Excerpted data
========================
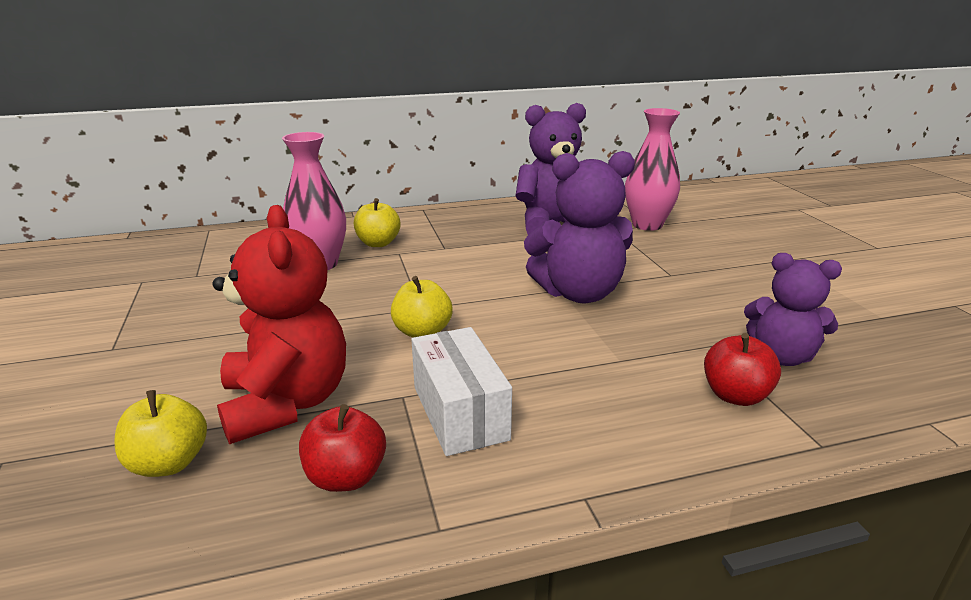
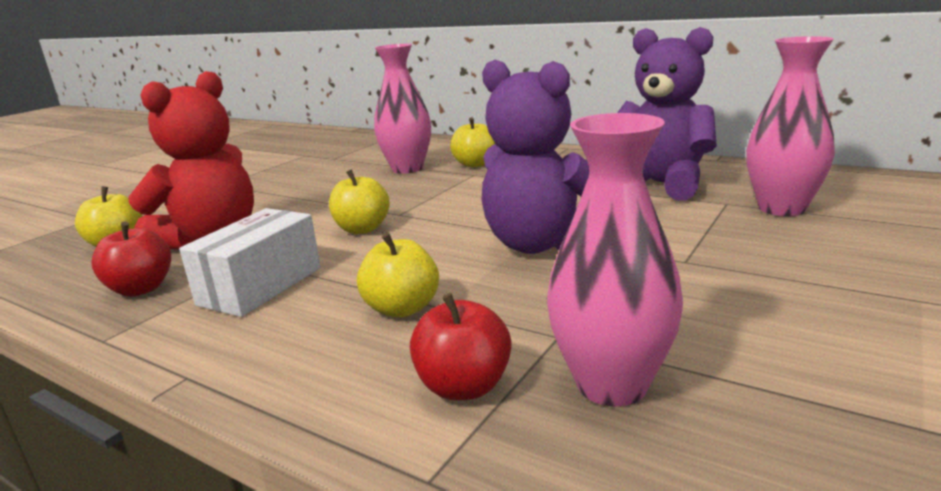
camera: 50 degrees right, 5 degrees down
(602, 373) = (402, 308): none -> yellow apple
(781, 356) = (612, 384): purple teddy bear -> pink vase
========================
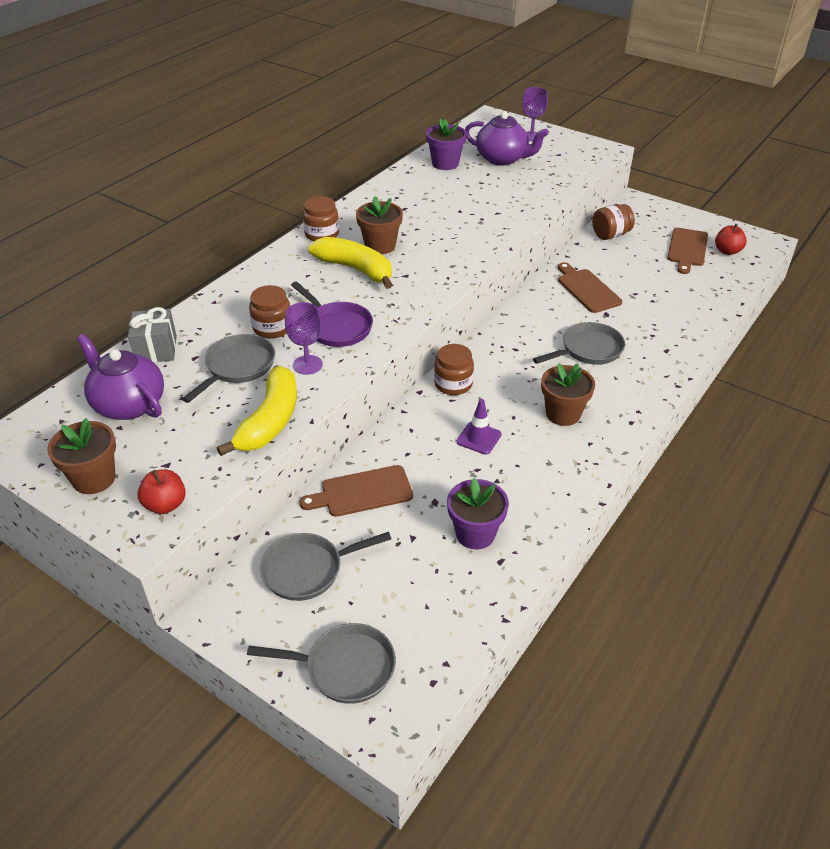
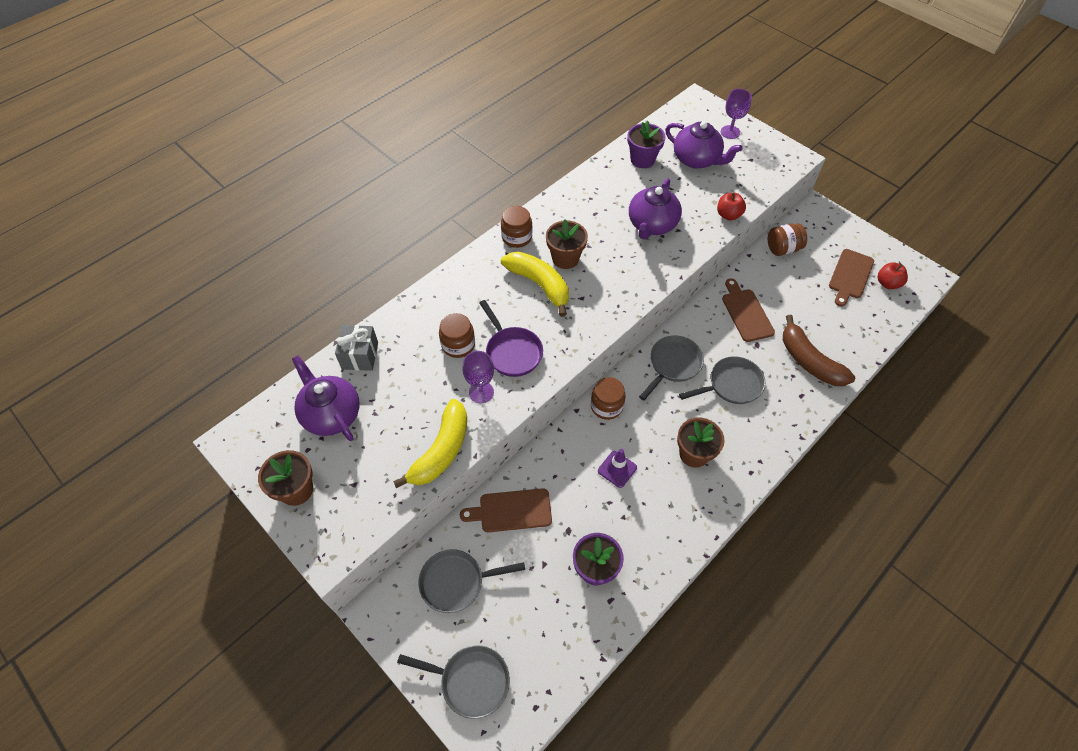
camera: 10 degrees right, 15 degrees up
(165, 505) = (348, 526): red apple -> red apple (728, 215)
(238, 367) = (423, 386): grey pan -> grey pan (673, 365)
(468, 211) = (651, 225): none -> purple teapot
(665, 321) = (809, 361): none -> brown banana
========================
Directions
From the listing above, repeat exactly the lines starting at the line that includes "(165, 505) = (348, 526): red" and ending at the line that includes "(665, 321) = (809, 361): none -> brown banana", with nothing outside that span.

Written response
(165, 505) = (348, 526): red apple -> red apple (728, 215)
(238, 367) = (423, 386): grey pan -> grey pan (673, 365)
(468, 211) = (651, 225): none -> purple teapot
(665, 321) = (809, 361): none -> brown banana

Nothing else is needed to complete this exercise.